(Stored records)
□ □ □ □ □ □ □

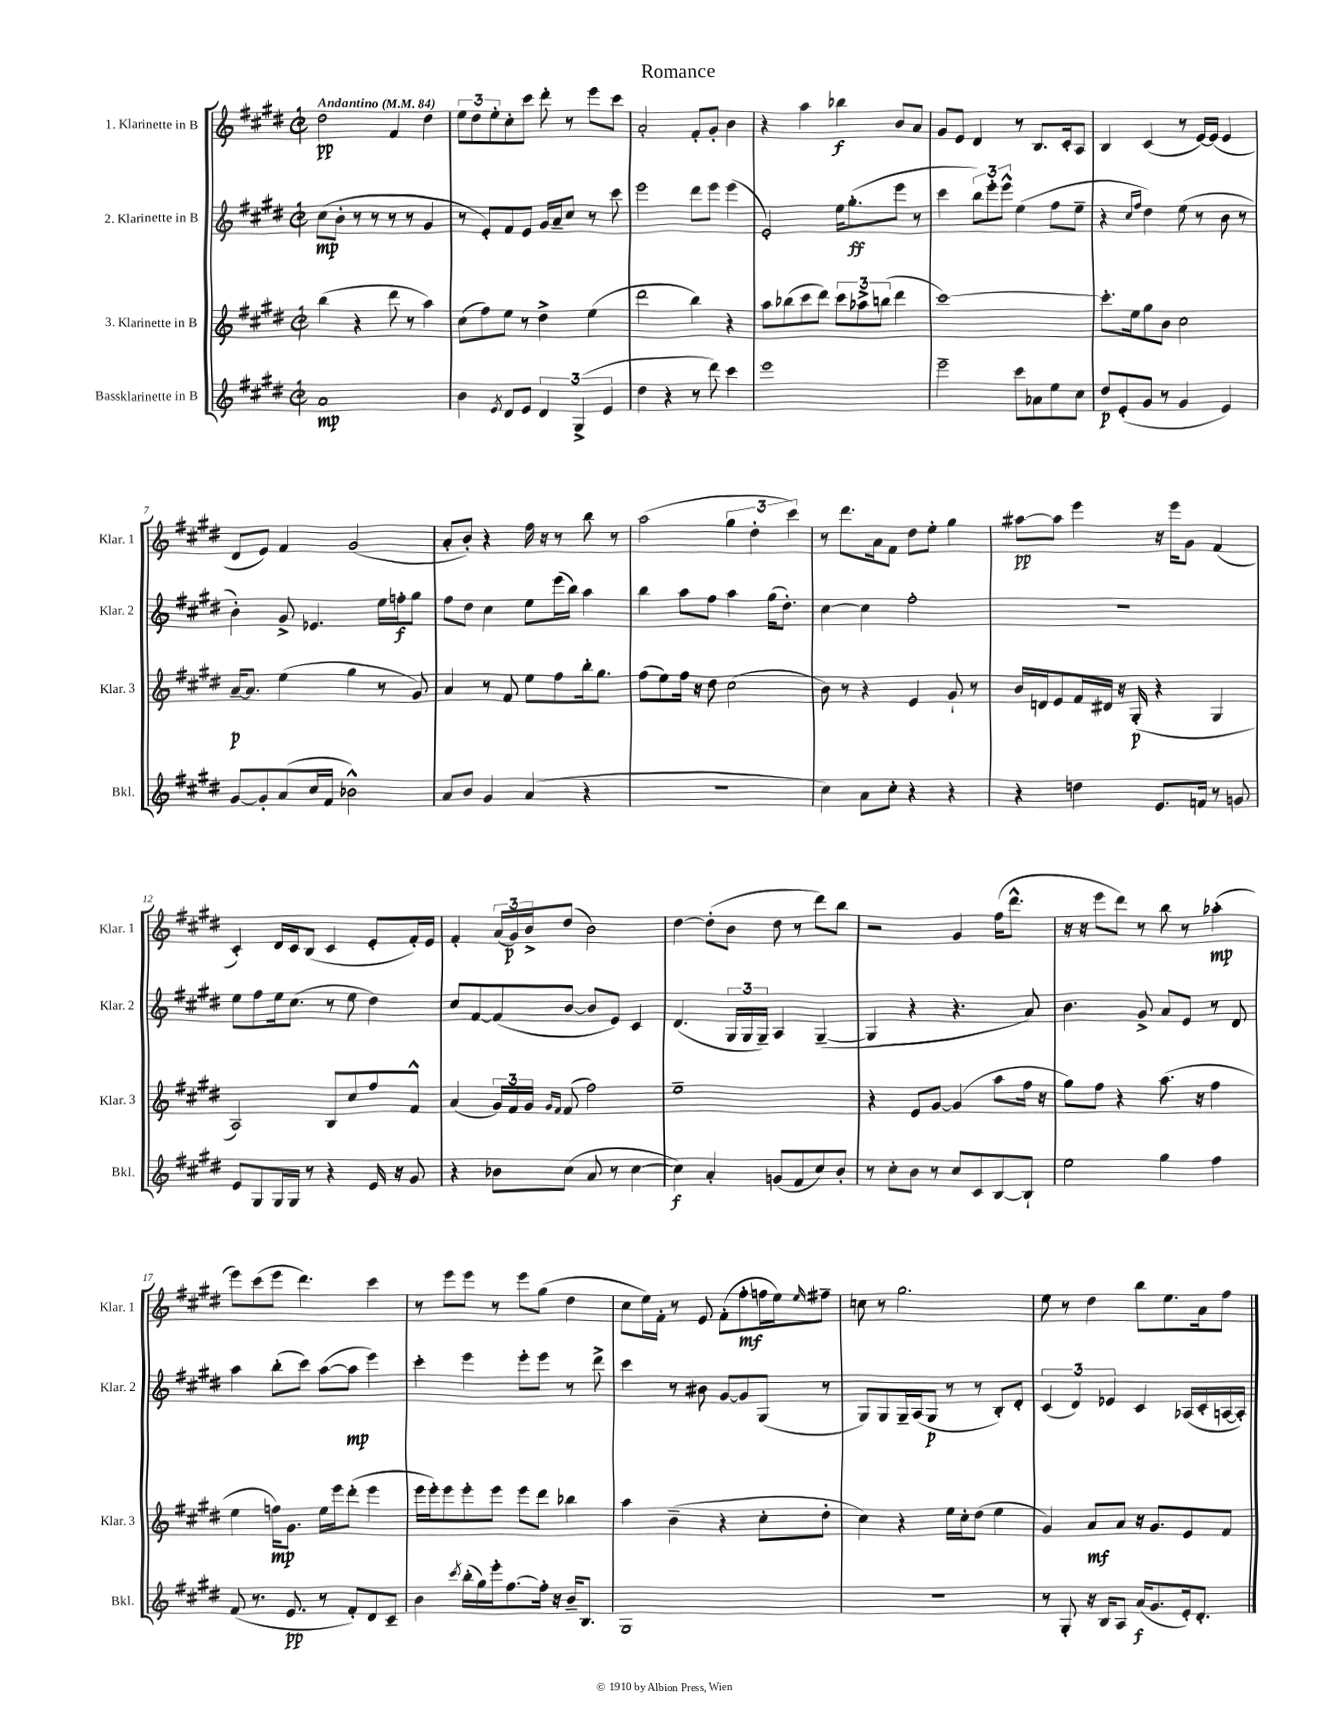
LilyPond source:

\header { title = "Romance" }
<<
\new StaffGroup <<
\new Staff = "s0" \with { instrumentName = "1. Klarinette in B" shortInstrumentName = "Klar. 1" } {
    \clef treble \key e \major \defaultTimeSignature \time 2/2 \tempo "Andantino" 4 = 84
    dis''2\pp fis'4 dis''4 |
    \tuplet 3/2 { e''8 dis''8 e''8-. } cis''8-. cis'''8 dis'''8-. r8 e'''8 cis'''8 |
    a'2-. fis'8-. gis'8-. b'4 |
    r4 a''4 bes''4\f b'8 a'8 |
    gis'8 e'8 dis'4 r8 b8. cis'16-. a8 |
    b4 cis'4( r8 e'16~) e'16( e'4 |
    dis'8 e'8) fis'4 gis'2( |
    a'8-. b'8-.) r4 fis''16 r16 r8 b''8 r8 |
    a''2( \tuplet 3/2 { gis''4 dis''4-. cis'''4) } |
    r8 dis'''8. a'16 fis'8 dis''8 e''8-. gis''4 |
    ais''8~\pp ais''8 e'''4 r16 e'''16 gis'8 fis'4( |
    cis'4-.) dis'16 cis'16 b8( cis'4 e'8-. fis'16-.) e'16 |
    fis'4-. \tuplet 3/2 { a'16( gis'16\p) b'16-> } dis''8( b'2) |
    dis''4~ dis''8-.( b'8 dis''8 r8 dis'''8) b''8 |
    r2 gis'4 fis''16( dis'''8.-^ |
    r16 r16 e'''8 dis'''8) r8 b''8 r8 aes''4-.\mp( |
    e'''8) cis'''8( e'''8 dis'''4.) cis'''4 |
    r8 e'''8 e'''8 r8 e'''8 gis''8( dis''4 |
    cis''8 e''16) fis'16-. r8 e'8 fis'8-.( fis''8-.\mf f''16 e''16) \grace { e''16 } fis''8-- |
    c''8 r8 gis''2. |
    e''8 r8 dis''4 b''8 e''8. a'16 fis''8 \bar "|." |
}
\new Staff = "s1" \with { instrumentName = "2. Klarinette in B" shortInstrumentName = "Klar. 2" } {
    \clef treble \key e \major \defaultTimeSignature \time 2/2
    cis''8\mp( b'8-. r8 r8 r8 r8 gis'4 |
    r8 e'8-.) fis'8 e'8 gis'16 a'16-- cis''8 r8 cis'''8 |
    e'''2 dis'''8 e'''8 e'''4( |
    e'2-.) e''16 gis''8.-.\ff( e'''8 r8 |
    cis'''4 \tuplet 3/2 { b''8) e'''8-. e'''8-^ } e''4( fis''8 e''8-- |
    r4 \grace { cis''16 fis''16 } dis''4) e''8( r8 b'8 r8 |
    b'4-.) gis'8-> ees'4. e''16 f''16-.\f gis''8 |
    fis''8 dis''8 cis''4 e''8 e'''16( b''16) a''4 |
    b''4 a''8 fis''8 a''4 gis''16( dis''8.-.) |
    cis''4~ cis''4 fis''2-. |
    r1 |
    e''8 fis''8 e''16 cis''8.( r8 e''8 dis''4) |
    cis''8 fis'8~ fis'8( b'8~ b'8 e'8) cis'4 |
    dis'4.( \tuplet 3/2 { gis16 gis16 gis16--) } a4 gis4~--( |
    gis4 r4 r4. a'8) |
    b'4. gis'8-> a'8 e'8 r8 dis'8 |
    a''4 b''8-.( cis'''8) a''8~( a''8\mp e'''4) |
    cis'''4-. e'''4 e'''8-. e'''8 r8 dis'''8-> |
    cis'''4 r8 bis'8 gis'8~ gis'8 gis8( r8 |
    gis8) gis8 gis16-- a16( gis8\p r8 r8 b8-.) dis'8-. |
    \tuplet 3/2 { cis'4( dis'4) ees'4 } cis'4 aes16( cis'16-. a16~ a16-.) \bar "|." |
}
\new Staff = "s2" \with { instrumentName = "3. Klarinette in B" shortInstrumentName = "Klar. 3" } {
    \clef treble \key e \major \defaultTimeSignature \time 2/2
    b''4( r4 dis'''8 r8 a''4) |
    cis''8( fis''8) e''8 r8 dis''4-> e''4( |
    dis'''2 b''4) r4 |
    a''8 bes''8( cis'''8 dis'''8) \tuplet 3/2 { cis'''8 aes''8-> b''8( } dis'''4 |
    cis'''1~) |
    cis'''8.-. e''16 gis''8 b'8 cis''2 |
    a'16~--\p a'8. e''4( gis''4 r8 gis'8) |
    a'4 r8 fis'8 e''8 fis''8 b''16-. gis''8. |
    fis''8( e''8) fis''16 r16 dis''8 cis''2( |
    b'8) r8 r4 e'4 gis'8-! r8 |
    b'16 d'16 e'8 fis'16 dis'16 r16 gis16-.\p( r4 gis4 |
    a2) b8 cis''8 fis''8 fis'8-^ |
    a'4( \tuplet 3/2 { gis'16) fis'16 gis'16 } \grace { gis'16 fis'16 } fis'8( fis''2) |
    e''1-- |
    r4 e'8 gis'8~ gis'4( a''8 fis''16 r16 |
    gis''8) fis''8 r4 a''8.( r16 fis''4 |
    e''4 f''16\mp) gis'8. e''16 e'''16 dis'''8-.( e'''4 |
    e'''16 e'''16-.) e'''8 e'''8-. e'''8 e'''8 dis'''8 bes''4 |
    a''4 b'4--( r4 cis''8-. dis''8-. |
    cis''4) r4 e''16 cis''16-. dis''8( e''4 |
    gis'4) a'8\mf a'8 r16 gis'8. e'8 fis'8 \bar "|." |
}
\new Staff = "s3" \with { instrumentName = "Bassklarinette in B" shortInstrumentName = "Bkl." } {
    \clef treble \key e \major \defaultTimeSignature \time 2/2
    a'1\mp |
    b'4 \acciaccatura { e'8 } dis'8 e'8 \tuplet 3/2 { dis'4 gis4->( e'4 } |
    dis''4 r4 r8 dis'''8) cis'''4 |
    e'''1 |
    e'''2-- cis'''8 aes'8 e''8 cis''8 |
    dis''8\p e'8-.( gis'8 r8 gis'4 e'4) |
    gis'8~ gis'8-. a'8( cis''16 fis'16 bes'2-^) |
    a'8 b'8 gis'4 a'4( r4 |
    R1 |
    cis''4) a'8 cis''8-. r4 r4 |
    r4 d''4 e'8. f'16 r8 g'8 |
    e'8 gis8 gis16 gis16 r8 r4 e'16 r16 gis'8 |
    r4 bes'8 cis''8( a'8 r8 cis''4~ |
    cis''4\f) a'4-. g'8( fis'8 cis''8) b'8-. |
    r8 cis''8-. b'8 r8 cis''8 cis'8 b8~ b8-! |
    e''2 gis''4 fis''4 |
    fis'8( r8. e'8.\pp r8 fis'8-.) dis'8 cis'8-- |
    b'4 \acciaccatura { cis'''8 } b''16-.( gis''16) e'''16-. fis''8.~ fis''16-. r16 b'16-- b8. |
    gis1 |
    r1 |
    r8 gis8-. r16 b16 a8 a'16\f( gis'8. e'16-.) dis'8.-. \bar "|." |
}
>>
>>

□ □ □ □ □ □ □

STATED PROBLEM:
Report every line that contains the string "shortInstrumentName", copying each one in full.

THE RESULT:
\new Staff = "s0" \with { instrumentName = "1. Klarinette in B" shortInstrumentName = "Klar. 1" } {
\new Staff = "s1" \with { instrumentName = "2. Klarinette in B" shortInstrumentName = "Klar. 2" } {
\new Staff = "s2" \with { instrumentName = "3. Klarinette in B" shortInstrumentName = "Klar. 3" } {
\new Staff = "s3" \with { instrumentName = "Bassklarinette in B" shortInstrumentName = "Bkl." } {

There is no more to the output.